** DESCRIPTION OF THE TASK **
When you come to the line with "C5: 100nF (+9V, GND) -> 100nF (GND, VBAT)", begin repeating; continue exactly through the final line of the records and include nothing from before.
┄┄┄┄┄┄
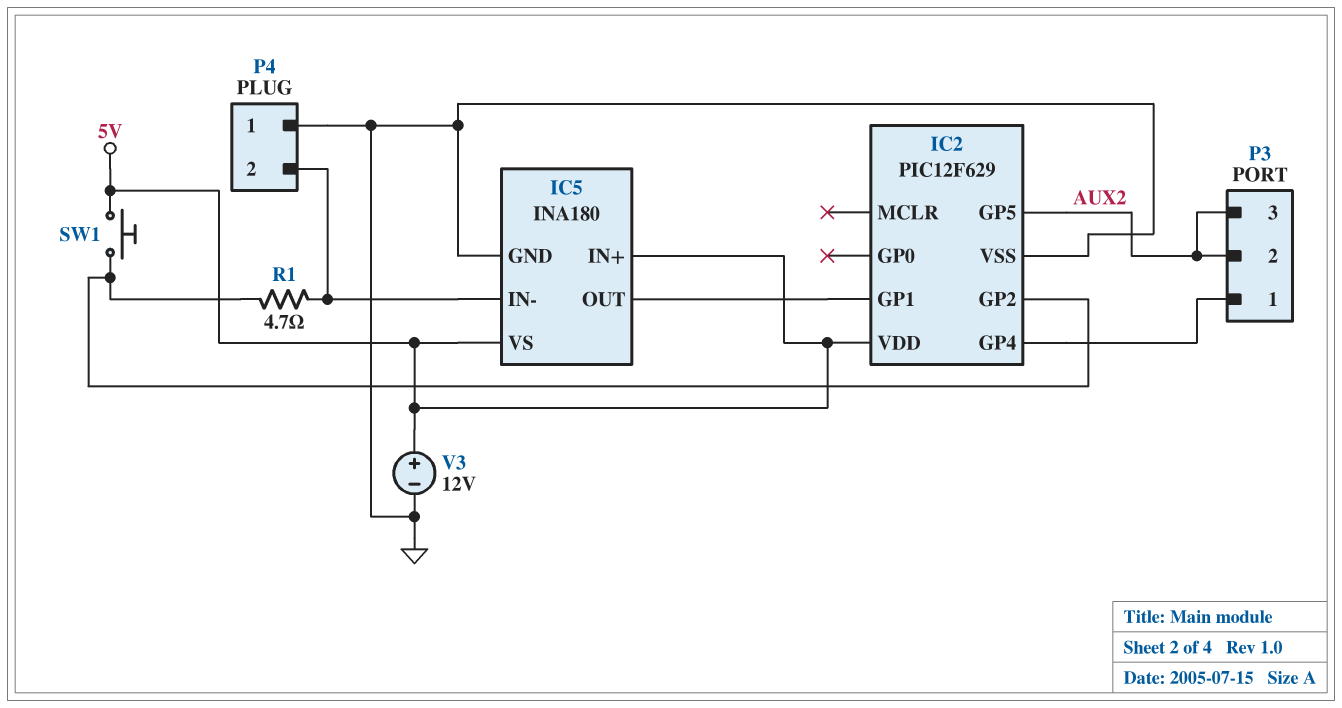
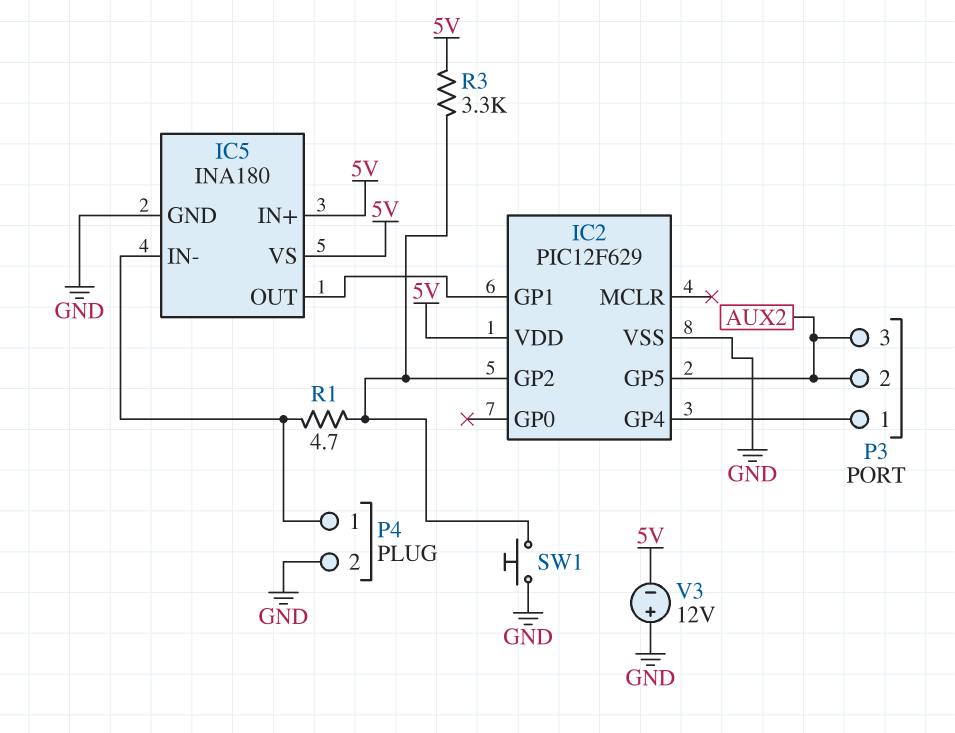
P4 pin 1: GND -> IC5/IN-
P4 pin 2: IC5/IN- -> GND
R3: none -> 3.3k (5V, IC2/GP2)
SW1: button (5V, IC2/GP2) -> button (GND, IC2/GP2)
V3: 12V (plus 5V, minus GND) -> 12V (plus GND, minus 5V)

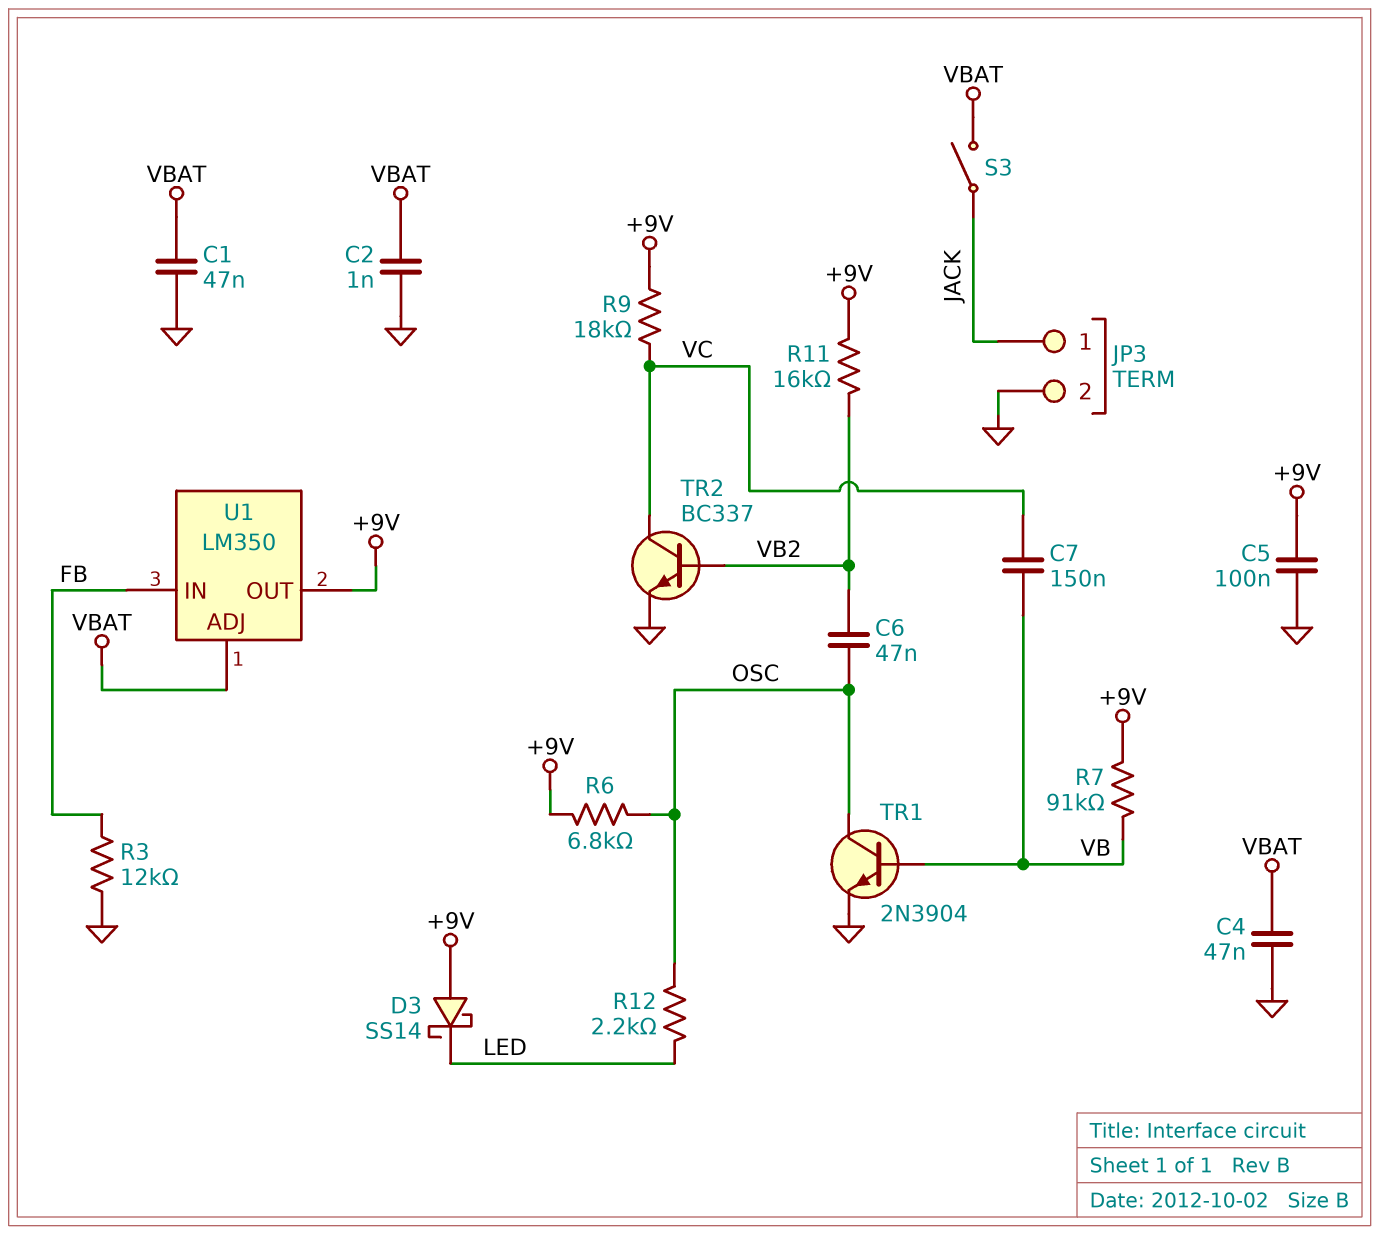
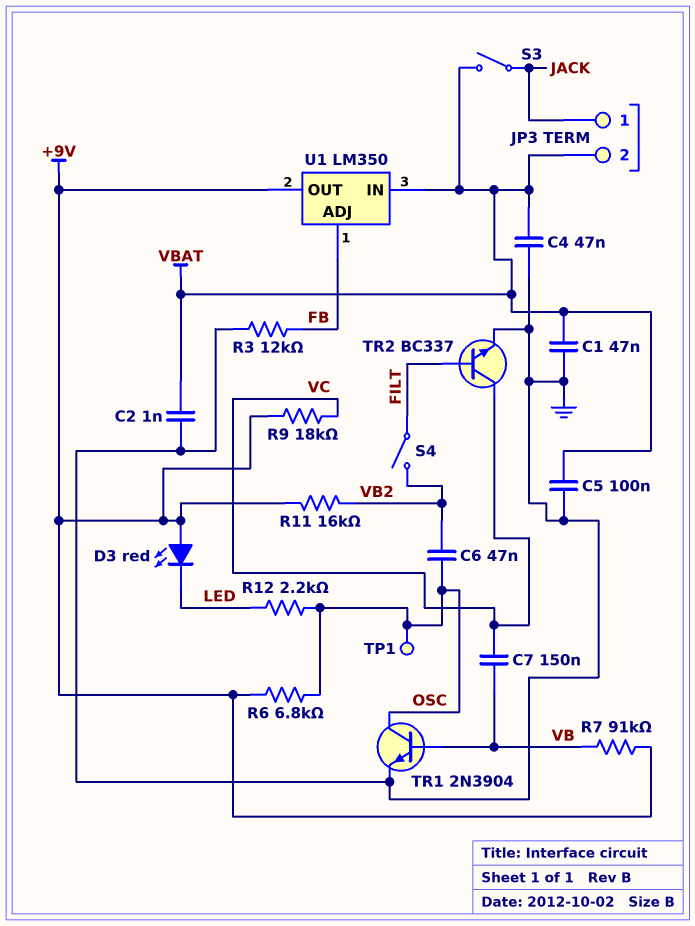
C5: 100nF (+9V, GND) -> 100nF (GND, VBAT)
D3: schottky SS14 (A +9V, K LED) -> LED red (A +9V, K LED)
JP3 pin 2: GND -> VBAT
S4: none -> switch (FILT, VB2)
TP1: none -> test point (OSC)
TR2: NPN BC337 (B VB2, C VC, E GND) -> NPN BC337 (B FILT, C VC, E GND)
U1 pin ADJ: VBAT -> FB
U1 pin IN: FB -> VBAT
┄┄┄┄┄┄
** SOLUTION TO THE PROBLEM **
C5: 100nF (+9V, GND) -> 100nF (GND, VBAT)
D3: schottky SS14 (A +9V, K LED) -> LED red (A +9V, K LED)
JP3 pin 2: GND -> VBAT
S4: none -> switch (FILT, VB2)
TP1: none -> test point (OSC)
TR2: NPN BC337 (B VB2, C VC, E GND) -> NPN BC337 (B FILT, C VC, E GND)
U1 pin ADJ: VBAT -> FB
U1 pin IN: FB -> VBAT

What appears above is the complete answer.